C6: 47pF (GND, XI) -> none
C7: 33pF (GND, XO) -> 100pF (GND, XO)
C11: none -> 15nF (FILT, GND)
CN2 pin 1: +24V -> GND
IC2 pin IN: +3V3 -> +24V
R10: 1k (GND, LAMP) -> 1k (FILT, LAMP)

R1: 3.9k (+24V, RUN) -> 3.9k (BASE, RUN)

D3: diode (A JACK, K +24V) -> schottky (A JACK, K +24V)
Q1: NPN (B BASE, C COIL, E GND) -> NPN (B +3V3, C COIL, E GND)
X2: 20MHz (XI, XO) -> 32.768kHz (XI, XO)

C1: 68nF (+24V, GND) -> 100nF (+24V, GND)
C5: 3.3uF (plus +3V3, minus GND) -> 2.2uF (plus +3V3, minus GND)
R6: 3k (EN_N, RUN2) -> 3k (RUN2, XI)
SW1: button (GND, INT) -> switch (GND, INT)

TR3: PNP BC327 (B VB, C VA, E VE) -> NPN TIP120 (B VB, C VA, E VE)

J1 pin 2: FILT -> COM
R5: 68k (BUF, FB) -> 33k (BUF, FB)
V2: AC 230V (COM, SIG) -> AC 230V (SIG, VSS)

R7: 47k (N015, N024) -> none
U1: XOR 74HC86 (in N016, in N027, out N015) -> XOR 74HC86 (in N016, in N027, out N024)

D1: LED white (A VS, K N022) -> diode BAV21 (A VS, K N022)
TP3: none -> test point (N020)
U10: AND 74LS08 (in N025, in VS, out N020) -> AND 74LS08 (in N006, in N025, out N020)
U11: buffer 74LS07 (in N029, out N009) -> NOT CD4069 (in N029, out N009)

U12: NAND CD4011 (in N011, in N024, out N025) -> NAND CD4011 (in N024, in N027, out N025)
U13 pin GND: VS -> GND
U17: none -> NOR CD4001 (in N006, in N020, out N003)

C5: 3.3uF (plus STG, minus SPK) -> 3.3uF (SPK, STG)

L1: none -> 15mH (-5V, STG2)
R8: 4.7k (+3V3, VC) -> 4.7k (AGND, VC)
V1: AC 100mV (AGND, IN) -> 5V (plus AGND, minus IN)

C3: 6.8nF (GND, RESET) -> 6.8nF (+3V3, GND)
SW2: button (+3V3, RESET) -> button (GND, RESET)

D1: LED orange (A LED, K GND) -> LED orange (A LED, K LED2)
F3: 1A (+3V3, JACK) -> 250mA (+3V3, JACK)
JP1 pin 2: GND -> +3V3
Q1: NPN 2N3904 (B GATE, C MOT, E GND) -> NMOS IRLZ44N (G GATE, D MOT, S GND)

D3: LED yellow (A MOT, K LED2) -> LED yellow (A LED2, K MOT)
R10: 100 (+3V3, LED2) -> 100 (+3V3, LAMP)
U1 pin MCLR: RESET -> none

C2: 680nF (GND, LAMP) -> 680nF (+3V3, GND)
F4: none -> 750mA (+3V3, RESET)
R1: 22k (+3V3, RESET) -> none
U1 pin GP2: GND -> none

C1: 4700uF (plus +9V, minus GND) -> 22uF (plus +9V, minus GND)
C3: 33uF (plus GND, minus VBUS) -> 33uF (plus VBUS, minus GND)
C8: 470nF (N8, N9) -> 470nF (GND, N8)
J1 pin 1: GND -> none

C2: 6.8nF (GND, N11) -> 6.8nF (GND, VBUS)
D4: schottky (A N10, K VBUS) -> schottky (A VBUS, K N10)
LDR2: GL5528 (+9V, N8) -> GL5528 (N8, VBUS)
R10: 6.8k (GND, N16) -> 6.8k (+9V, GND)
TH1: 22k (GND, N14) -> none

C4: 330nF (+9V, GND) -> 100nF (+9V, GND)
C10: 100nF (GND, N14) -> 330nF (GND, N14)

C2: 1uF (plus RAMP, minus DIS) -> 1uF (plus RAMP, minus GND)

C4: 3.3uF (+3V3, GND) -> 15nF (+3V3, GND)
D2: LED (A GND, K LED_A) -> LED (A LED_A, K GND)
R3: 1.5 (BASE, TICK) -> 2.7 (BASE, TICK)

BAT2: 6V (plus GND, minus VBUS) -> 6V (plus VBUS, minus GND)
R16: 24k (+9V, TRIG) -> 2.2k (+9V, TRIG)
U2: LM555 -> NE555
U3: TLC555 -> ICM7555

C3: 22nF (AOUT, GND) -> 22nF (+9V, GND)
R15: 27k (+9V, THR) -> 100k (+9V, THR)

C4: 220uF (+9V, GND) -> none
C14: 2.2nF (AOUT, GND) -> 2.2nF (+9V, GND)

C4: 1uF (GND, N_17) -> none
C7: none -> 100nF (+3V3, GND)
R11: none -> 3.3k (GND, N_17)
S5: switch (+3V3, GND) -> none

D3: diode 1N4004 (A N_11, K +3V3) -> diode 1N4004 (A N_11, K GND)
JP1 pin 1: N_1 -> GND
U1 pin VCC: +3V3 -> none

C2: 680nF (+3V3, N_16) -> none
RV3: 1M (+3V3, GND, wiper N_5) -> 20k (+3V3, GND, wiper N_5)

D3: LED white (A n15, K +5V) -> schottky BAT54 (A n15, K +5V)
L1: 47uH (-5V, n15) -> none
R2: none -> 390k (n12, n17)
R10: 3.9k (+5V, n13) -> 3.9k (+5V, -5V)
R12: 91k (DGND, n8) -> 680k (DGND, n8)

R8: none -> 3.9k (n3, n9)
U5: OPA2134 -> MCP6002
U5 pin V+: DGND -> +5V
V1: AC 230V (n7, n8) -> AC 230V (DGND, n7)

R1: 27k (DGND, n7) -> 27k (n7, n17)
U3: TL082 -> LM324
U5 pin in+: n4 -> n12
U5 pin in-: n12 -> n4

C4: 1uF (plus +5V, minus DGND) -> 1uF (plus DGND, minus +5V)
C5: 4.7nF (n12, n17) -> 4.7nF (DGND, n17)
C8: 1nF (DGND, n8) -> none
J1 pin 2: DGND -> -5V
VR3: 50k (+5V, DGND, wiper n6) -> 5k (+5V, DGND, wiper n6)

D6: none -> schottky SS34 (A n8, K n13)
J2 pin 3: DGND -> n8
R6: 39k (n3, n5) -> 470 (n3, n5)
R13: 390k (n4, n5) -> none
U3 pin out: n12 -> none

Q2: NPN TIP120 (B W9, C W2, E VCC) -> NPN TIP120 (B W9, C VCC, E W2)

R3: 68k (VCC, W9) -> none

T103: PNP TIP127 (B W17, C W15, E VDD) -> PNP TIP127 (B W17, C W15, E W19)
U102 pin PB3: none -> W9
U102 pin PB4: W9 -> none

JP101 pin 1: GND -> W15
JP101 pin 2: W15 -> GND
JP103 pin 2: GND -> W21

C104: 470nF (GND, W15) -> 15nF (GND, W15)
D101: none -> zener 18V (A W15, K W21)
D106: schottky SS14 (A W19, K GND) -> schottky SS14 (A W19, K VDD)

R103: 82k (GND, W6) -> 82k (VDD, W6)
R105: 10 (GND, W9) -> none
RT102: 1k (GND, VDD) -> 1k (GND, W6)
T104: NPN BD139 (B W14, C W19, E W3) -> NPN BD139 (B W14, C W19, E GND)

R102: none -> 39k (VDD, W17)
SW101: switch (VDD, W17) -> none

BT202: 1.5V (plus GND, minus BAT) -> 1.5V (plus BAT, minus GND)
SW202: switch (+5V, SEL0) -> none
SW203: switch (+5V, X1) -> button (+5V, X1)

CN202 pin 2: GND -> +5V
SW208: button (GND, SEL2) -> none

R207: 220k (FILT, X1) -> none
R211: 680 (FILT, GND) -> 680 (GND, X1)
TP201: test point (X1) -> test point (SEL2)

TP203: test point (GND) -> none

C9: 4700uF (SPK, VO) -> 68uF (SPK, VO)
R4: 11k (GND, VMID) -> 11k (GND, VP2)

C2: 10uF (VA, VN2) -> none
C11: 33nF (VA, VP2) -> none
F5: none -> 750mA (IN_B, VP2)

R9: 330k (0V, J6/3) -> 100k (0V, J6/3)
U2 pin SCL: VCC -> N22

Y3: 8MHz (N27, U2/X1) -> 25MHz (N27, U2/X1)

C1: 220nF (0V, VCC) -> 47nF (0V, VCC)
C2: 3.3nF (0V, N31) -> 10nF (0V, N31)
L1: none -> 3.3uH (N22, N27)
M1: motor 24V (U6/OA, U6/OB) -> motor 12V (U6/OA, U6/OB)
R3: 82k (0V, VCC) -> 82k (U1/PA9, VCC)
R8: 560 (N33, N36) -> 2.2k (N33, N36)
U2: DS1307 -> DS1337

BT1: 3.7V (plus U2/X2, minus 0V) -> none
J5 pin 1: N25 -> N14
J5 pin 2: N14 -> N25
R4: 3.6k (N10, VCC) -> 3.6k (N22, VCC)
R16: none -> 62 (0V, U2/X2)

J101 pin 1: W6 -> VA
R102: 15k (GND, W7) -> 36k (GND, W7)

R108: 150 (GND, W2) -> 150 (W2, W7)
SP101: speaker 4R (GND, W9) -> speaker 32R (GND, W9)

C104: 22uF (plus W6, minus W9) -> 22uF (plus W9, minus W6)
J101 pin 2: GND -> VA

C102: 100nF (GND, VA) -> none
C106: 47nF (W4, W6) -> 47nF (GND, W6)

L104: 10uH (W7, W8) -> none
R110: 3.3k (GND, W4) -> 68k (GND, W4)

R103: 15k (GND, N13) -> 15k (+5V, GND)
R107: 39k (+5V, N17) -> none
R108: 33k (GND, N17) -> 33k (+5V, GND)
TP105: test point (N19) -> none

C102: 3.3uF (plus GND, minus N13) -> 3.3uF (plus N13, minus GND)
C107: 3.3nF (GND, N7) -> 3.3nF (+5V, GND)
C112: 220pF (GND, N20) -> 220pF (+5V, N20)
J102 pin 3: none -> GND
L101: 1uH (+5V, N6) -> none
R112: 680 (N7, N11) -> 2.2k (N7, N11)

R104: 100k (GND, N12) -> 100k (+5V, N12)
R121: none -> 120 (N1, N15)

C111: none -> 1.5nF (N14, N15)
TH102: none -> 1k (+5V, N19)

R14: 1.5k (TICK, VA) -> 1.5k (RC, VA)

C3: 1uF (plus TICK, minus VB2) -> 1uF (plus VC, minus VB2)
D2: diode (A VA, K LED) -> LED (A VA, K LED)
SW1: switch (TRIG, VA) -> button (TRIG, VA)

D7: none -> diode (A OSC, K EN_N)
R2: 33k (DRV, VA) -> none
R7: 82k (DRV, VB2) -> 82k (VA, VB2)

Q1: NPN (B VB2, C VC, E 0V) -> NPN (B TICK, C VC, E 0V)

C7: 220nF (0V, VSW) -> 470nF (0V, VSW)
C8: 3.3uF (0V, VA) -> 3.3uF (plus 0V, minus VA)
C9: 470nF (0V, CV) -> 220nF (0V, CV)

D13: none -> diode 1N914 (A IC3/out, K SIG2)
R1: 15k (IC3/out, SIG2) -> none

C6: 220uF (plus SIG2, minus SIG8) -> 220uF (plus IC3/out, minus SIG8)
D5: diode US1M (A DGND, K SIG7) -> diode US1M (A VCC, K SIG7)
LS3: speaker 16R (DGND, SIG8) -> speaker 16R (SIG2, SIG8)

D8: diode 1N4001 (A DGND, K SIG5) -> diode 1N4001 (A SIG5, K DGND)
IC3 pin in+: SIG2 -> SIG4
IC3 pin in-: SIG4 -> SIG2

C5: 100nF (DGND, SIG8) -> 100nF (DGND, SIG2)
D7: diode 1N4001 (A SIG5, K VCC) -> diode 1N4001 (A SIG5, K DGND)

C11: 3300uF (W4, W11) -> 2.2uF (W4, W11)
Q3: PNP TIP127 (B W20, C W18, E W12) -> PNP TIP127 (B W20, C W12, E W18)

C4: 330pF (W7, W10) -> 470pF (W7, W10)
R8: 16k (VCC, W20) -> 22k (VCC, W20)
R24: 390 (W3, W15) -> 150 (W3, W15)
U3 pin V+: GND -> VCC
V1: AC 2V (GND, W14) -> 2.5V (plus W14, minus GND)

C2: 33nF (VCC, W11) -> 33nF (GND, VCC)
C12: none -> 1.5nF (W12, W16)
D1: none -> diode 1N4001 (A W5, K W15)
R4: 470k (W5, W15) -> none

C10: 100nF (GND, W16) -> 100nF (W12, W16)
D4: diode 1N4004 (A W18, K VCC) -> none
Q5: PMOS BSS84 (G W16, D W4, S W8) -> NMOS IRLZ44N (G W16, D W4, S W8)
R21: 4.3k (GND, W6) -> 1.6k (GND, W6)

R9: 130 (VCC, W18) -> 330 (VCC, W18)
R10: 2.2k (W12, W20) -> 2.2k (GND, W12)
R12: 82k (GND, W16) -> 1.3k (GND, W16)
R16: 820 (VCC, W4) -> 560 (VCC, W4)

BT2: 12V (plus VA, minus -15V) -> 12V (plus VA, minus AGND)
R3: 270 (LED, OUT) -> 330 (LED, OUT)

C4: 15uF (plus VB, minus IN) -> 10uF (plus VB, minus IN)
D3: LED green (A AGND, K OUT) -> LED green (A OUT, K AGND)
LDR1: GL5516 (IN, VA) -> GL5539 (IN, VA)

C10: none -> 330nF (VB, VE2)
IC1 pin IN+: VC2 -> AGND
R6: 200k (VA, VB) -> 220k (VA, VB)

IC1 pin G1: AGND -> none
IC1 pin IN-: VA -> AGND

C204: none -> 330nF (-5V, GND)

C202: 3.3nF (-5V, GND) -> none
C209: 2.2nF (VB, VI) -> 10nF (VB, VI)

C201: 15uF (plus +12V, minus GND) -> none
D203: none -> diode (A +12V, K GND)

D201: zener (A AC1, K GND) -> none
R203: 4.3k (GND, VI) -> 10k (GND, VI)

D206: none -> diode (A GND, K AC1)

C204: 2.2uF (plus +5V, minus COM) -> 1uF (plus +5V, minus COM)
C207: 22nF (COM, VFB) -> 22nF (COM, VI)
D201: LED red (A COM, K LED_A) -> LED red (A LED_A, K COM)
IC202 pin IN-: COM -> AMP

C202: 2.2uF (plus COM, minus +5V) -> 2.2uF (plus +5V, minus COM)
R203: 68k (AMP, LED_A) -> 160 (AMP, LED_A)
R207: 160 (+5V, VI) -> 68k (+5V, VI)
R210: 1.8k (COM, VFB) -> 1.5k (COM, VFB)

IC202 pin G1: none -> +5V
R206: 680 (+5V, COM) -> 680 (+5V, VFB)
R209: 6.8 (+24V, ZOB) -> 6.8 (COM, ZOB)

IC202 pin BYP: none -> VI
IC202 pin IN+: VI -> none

THE PROBLEM:
Using the entries above, work out the number of lines containing the string "JACK", and supply only that number.

YOUR RESPONSE:
2